[[ Data for analysis open ]]

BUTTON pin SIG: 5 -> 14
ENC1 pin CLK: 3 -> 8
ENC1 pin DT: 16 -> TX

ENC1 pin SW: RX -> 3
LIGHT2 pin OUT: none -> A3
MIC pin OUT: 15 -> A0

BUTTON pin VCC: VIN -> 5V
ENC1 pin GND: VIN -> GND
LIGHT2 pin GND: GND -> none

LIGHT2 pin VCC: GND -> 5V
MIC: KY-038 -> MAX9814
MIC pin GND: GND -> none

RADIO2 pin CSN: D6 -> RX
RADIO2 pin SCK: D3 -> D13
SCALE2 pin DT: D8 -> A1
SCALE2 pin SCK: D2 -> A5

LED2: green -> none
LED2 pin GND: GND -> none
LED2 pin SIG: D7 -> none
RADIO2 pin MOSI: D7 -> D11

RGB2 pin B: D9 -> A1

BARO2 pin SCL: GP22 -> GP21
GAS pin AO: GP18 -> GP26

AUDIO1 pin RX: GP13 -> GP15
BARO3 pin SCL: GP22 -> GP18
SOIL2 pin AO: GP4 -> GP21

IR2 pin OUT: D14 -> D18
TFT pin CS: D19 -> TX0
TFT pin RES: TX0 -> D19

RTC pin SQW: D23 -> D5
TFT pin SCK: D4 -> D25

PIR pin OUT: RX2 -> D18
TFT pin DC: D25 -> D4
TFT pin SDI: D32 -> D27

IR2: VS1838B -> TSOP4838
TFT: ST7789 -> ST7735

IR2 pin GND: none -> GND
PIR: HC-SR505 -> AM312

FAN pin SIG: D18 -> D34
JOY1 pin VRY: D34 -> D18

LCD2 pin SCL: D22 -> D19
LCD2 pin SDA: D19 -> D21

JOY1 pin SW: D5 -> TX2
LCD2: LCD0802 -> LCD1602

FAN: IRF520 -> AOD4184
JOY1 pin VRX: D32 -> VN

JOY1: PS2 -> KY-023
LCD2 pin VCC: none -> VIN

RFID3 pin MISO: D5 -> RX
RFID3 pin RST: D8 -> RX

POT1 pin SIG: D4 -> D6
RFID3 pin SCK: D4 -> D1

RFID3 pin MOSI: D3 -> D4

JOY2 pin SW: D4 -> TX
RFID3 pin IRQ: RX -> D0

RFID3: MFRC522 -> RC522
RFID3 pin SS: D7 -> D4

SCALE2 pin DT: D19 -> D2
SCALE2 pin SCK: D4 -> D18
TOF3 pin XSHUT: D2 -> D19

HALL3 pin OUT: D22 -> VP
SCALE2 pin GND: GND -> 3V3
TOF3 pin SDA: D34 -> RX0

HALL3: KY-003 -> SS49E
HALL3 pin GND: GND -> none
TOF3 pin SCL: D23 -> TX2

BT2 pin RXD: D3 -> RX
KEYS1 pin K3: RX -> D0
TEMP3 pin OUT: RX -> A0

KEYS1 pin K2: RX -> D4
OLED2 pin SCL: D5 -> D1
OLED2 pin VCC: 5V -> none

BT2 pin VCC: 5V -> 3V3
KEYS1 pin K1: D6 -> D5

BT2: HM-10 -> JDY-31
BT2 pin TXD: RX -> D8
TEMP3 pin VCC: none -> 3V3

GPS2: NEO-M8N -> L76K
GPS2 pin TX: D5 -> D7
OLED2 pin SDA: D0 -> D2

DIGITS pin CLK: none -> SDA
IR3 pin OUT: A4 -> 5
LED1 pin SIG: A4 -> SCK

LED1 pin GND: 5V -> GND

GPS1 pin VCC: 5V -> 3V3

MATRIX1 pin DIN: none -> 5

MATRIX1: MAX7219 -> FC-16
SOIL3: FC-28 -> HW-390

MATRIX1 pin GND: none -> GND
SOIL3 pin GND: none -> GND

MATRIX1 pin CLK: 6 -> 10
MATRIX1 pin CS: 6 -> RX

[[ Data for analysis closed ]]

* _Exercise instructions_:
Every line from the first through the one containing "TFT: ST7789 -> ST7735" in the listing above must be given again exactly, with nothing else alongside.

* _Written solution_:
BUTTON pin SIG: 5 -> 14
ENC1 pin CLK: 3 -> 8
ENC1 pin DT: 16 -> TX

ENC1 pin SW: RX -> 3
LIGHT2 pin OUT: none -> A3
MIC pin OUT: 15 -> A0

BUTTON pin VCC: VIN -> 5V
ENC1 pin GND: VIN -> GND
LIGHT2 pin GND: GND -> none

LIGHT2 pin VCC: GND -> 5V
MIC: KY-038 -> MAX9814
MIC pin GND: GND -> none

RADIO2 pin CSN: D6 -> RX
RADIO2 pin SCK: D3 -> D13
SCALE2 pin DT: D8 -> A1
SCALE2 pin SCK: D2 -> A5

LED2: green -> none
LED2 pin GND: GND -> none
LED2 pin SIG: D7 -> none
RADIO2 pin MOSI: D7 -> D11

RGB2 pin B: D9 -> A1

BARO2 pin SCL: GP22 -> GP21
GAS pin AO: GP18 -> GP26

AUDIO1 pin RX: GP13 -> GP15
BARO3 pin SCL: GP22 -> GP18
SOIL2 pin AO: GP4 -> GP21

IR2 pin OUT: D14 -> D18
TFT pin CS: D19 -> TX0
TFT pin RES: TX0 -> D19

RTC pin SQW: D23 -> D5
TFT pin SCK: D4 -> D25

PIR pin OUT: RX2 -> D18
TFT pin DC: D25 -> D4
TFT pin SDI: D32 -> D27

IR2: VS1838B -> TSOP4838
TFT: ST7789 -> ST7735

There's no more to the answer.